# Exercise
Find every line in the rows below that contains the string "beses", and copy each of those lines in full.

# Available data
= = = =

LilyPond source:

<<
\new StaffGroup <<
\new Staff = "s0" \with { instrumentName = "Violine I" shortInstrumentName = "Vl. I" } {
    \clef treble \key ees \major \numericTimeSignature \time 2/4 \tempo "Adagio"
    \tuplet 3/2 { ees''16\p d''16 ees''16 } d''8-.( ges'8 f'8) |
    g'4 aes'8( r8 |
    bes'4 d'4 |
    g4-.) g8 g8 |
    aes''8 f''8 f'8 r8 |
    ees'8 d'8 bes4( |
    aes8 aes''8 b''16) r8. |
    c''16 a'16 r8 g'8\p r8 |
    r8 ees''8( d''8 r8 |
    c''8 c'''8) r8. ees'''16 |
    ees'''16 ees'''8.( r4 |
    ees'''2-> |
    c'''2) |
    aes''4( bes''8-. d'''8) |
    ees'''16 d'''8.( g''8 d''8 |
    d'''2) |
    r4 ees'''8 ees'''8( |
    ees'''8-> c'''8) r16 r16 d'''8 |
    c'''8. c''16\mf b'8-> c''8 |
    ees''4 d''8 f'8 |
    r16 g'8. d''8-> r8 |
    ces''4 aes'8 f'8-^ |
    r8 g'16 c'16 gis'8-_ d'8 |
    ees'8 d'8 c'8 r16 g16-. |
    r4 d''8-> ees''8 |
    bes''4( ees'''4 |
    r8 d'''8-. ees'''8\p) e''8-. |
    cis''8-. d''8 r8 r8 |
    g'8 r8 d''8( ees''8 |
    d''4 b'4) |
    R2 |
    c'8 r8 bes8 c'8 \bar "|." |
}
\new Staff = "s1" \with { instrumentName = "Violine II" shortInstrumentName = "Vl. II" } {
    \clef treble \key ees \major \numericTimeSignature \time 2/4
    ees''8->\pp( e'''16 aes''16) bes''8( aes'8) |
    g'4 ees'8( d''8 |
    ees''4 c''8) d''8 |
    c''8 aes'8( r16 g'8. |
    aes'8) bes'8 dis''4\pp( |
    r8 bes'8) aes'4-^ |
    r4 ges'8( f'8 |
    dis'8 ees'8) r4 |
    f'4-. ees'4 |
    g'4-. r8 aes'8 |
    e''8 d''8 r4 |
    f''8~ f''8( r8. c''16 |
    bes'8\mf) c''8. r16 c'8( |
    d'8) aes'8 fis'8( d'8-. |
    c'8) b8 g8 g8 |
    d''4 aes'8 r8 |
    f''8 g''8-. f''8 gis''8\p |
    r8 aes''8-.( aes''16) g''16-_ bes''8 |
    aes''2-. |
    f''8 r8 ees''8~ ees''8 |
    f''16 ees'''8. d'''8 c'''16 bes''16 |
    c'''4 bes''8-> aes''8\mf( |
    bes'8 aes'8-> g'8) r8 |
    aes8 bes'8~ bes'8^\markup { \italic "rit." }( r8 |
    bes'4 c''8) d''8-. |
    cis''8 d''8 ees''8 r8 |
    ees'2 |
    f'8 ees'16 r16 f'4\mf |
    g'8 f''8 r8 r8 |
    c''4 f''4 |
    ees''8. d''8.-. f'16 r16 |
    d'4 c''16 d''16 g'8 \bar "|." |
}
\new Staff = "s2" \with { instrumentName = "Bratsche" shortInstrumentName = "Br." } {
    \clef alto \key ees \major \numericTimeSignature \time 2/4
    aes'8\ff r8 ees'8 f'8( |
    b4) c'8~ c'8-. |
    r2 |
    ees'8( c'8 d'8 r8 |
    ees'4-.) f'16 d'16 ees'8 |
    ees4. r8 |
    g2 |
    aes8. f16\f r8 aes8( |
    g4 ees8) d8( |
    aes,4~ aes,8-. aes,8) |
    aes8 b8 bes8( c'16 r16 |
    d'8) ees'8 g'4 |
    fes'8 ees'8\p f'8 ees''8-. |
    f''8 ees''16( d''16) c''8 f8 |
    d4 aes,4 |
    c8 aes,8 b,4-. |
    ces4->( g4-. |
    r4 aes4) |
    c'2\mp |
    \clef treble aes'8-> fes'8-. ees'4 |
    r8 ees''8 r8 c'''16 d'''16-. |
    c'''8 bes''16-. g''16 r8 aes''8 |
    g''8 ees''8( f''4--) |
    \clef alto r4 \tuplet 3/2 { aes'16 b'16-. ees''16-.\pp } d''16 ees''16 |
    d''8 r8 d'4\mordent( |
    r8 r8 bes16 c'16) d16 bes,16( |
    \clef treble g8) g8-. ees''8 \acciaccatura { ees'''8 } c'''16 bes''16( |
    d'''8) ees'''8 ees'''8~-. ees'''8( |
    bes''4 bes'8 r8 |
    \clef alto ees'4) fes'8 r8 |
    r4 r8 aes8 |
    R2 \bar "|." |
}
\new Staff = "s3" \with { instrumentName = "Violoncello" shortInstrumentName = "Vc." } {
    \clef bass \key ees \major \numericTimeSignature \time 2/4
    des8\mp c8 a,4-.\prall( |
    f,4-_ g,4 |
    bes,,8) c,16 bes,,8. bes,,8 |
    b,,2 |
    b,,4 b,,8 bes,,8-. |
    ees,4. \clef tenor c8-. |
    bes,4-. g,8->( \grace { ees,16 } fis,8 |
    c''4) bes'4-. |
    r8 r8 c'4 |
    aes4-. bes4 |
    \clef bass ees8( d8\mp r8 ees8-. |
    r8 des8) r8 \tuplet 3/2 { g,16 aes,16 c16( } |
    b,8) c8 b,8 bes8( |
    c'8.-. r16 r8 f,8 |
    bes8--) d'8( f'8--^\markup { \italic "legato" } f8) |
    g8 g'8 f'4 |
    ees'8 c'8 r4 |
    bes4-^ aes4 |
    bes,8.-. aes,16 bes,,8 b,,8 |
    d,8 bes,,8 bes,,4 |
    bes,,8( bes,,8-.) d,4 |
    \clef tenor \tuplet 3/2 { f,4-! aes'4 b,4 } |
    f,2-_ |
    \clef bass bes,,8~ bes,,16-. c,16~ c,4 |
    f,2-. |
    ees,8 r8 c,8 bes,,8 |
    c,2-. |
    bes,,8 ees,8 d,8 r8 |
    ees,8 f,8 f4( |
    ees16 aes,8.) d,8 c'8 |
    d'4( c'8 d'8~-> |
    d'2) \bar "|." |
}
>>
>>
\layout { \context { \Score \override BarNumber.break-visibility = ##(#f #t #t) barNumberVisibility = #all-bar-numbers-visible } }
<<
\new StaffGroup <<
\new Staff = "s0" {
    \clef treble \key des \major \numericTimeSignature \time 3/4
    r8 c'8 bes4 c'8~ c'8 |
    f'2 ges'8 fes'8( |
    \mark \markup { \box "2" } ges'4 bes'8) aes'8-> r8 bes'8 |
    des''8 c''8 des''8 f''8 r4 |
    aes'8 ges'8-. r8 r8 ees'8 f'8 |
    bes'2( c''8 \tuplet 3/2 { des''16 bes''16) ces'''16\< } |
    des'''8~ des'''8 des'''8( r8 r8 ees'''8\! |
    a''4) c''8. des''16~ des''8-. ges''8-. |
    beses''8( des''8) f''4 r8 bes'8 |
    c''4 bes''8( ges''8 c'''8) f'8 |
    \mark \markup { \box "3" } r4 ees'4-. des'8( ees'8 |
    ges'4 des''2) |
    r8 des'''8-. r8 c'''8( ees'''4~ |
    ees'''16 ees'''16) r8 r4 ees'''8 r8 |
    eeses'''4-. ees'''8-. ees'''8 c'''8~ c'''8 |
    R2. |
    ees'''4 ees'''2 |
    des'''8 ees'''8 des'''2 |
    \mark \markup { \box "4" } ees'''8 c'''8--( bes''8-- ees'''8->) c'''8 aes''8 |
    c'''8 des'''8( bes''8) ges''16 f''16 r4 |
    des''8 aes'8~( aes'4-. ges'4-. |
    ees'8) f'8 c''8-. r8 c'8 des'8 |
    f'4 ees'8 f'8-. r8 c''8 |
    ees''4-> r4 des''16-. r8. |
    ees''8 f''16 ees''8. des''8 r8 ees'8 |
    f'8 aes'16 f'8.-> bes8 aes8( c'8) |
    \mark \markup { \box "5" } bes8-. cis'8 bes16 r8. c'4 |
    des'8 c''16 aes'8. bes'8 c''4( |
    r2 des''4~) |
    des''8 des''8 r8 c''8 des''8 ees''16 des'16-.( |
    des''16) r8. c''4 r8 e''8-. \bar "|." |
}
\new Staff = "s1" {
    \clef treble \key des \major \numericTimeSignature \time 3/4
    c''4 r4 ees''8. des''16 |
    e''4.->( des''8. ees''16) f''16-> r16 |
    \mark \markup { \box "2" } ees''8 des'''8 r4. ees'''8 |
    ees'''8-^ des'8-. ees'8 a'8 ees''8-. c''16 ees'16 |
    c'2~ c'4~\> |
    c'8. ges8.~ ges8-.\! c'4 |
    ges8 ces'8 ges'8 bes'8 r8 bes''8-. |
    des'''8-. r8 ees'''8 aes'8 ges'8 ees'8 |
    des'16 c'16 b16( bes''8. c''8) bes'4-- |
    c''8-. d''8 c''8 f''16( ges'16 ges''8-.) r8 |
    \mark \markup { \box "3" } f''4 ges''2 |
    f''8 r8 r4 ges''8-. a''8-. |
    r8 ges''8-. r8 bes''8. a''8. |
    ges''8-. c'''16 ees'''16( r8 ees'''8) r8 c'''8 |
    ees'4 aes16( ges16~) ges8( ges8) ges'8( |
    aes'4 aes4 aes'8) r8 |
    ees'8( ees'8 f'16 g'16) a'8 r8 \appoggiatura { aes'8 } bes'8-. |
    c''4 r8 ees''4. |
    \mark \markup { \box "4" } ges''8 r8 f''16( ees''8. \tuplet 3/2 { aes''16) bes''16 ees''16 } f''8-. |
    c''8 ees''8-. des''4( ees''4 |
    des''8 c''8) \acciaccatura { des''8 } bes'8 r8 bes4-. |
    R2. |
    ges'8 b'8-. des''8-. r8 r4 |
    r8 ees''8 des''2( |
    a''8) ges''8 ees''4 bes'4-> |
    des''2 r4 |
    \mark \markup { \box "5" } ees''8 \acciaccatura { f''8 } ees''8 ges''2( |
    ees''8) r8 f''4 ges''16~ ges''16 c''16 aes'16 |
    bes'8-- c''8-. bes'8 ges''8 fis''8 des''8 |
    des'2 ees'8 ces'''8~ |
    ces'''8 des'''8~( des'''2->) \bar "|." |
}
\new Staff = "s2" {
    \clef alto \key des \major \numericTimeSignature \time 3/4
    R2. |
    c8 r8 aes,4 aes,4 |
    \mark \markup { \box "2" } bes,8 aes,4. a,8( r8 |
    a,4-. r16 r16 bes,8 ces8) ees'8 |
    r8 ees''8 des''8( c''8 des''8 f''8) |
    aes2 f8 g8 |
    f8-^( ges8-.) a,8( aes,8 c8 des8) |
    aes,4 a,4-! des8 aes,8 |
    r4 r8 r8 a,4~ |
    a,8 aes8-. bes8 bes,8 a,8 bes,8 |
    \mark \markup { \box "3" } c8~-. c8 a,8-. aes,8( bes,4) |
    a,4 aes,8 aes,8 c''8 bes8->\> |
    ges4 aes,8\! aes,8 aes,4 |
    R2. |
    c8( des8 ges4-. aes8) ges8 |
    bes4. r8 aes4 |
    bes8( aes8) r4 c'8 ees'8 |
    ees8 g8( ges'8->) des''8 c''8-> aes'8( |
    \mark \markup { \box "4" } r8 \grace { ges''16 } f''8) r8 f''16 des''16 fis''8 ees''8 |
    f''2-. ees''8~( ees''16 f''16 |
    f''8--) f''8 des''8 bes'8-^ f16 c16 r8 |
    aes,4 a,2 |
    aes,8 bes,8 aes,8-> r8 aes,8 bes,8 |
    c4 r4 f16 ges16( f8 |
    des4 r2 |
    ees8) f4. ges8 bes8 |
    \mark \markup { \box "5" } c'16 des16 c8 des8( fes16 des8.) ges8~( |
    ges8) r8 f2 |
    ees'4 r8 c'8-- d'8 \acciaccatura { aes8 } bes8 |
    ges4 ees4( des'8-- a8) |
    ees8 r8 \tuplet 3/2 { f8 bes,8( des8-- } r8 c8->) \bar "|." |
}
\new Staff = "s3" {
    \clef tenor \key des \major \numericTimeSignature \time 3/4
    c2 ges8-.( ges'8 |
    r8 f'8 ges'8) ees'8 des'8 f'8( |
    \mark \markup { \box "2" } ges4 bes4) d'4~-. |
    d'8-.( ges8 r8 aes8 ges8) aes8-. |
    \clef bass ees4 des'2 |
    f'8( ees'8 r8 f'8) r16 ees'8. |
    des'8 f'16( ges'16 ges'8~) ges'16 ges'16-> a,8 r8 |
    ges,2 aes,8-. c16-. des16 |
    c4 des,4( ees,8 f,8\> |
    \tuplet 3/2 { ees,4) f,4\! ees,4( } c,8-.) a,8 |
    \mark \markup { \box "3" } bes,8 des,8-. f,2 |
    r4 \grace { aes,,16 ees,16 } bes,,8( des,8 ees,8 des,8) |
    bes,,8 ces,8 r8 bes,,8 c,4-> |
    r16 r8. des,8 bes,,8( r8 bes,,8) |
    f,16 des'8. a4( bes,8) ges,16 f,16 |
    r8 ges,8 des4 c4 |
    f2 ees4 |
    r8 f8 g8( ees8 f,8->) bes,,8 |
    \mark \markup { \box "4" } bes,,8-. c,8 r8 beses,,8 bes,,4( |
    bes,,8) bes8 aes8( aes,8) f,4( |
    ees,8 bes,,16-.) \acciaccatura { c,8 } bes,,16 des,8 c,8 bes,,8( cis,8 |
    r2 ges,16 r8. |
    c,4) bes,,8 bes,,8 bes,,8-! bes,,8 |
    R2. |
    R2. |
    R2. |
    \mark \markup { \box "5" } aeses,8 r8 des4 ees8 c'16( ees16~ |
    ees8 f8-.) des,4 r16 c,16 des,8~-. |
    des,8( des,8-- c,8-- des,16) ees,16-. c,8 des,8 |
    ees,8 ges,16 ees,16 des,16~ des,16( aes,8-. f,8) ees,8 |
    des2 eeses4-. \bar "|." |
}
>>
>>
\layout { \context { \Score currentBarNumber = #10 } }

= = = =

# Result of this task
    beses''8( des''8) f''4 r8 bes'8 |
    \mark \markup { \box "4" } bes,,8-. c,8 r8 beses,,8 bes,,4( |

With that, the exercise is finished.